YOUR OBJECTIVE | The reply must contain exactly the lines below from the one with "none -> pink round brick C6 level 1" down to the one with "none -> white brick F1:F4 level 1", both included, and nothing more; please omit the pictures.

[DATA Boundary: Start]

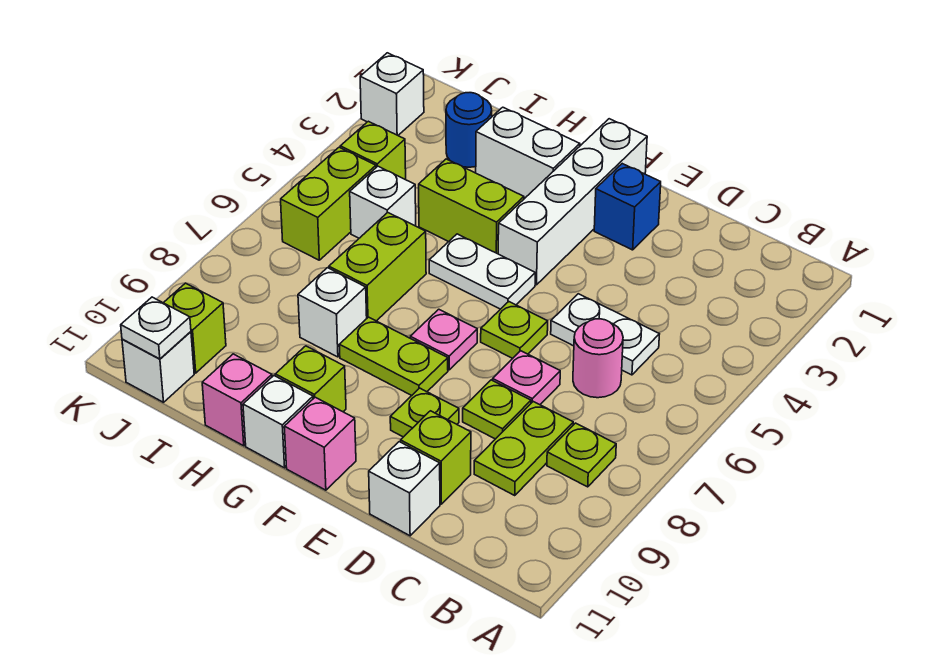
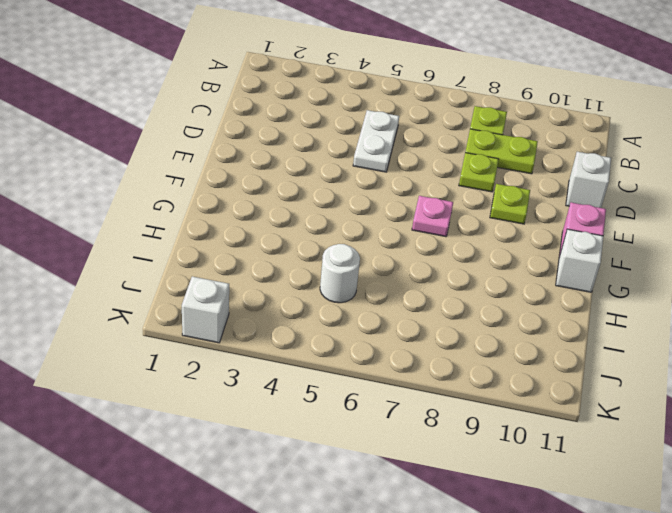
white round brick I5 level 1 -> white brick I5 level 1
none -> pink round brick C6 level 1
none -> pink plate D7 level 1
none -> lime brick D10 level 1
none -> blue brick E2 level 1

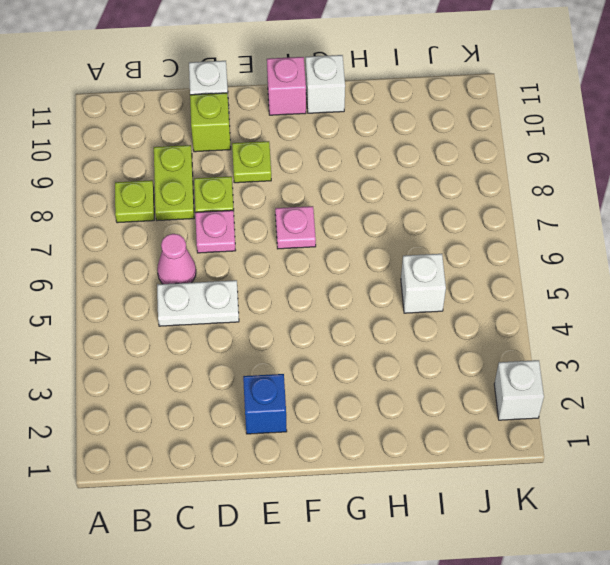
pink cone C6 level 1 -> pink round brick C6 level 1
none -> lime plate E6 level 1
none -> white brick F1:F4 level 1
none -> white plate F5:G5 level 1
none -> lime plate F8:G8 level 1

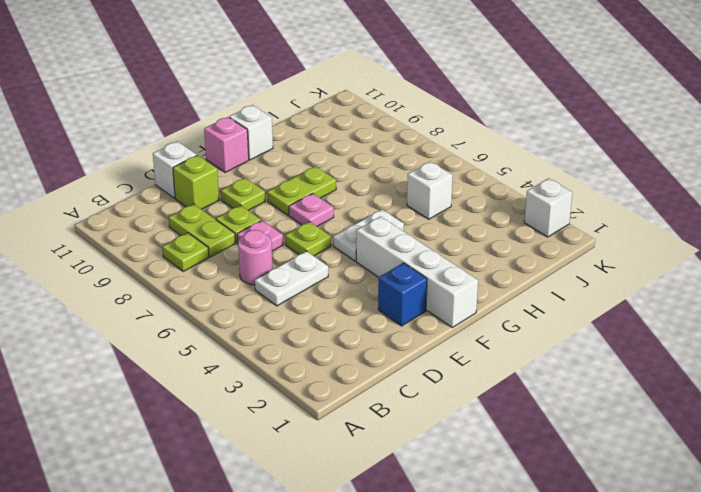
none -> white brick G2:H2 level 1
none -> lime brick G4:H4 level 1
none -> lime brick G10 level 1
none -> lime brick H6:H7 level 1

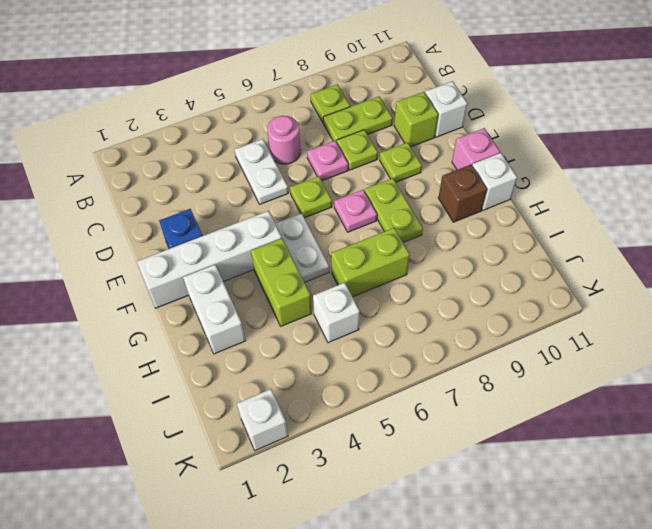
brown brick G10 level 1 -> lime brick G10 level 1
none -> white brick H8 level 1
none -> pink brick H11 level 1
none -> blue round brick I2 level 1
none -> lime brick J4 level 1

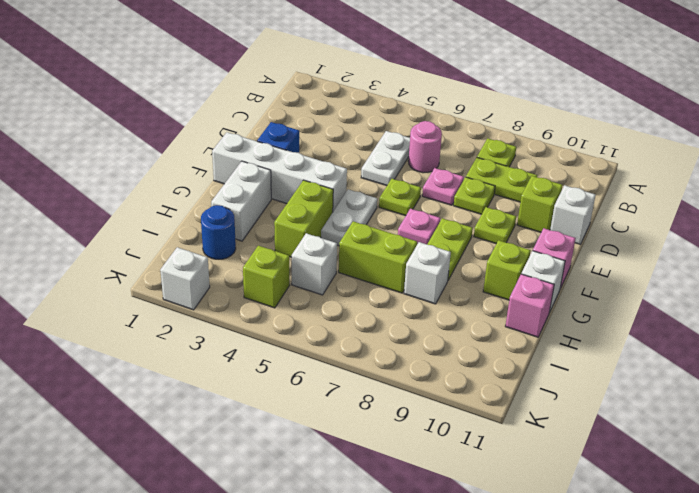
none -> lime brick J5:J6 level 1
none -> lime brick J10 level 1
none -> white brick J11 level 1
none -> white plate J11 level 2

[DATA Boundary: End]

RESPONSE BOX |
none -> pink round brick C6 level 1
none -> pink plate D7 level 1
none -> lime brick D10 level 1
none -> blue brick E2 level 1

pink cone C6 level 1 -> pink round brick C6 level 1
none -> lime plate E6 level 1
none -> white brick F1:F4 level 1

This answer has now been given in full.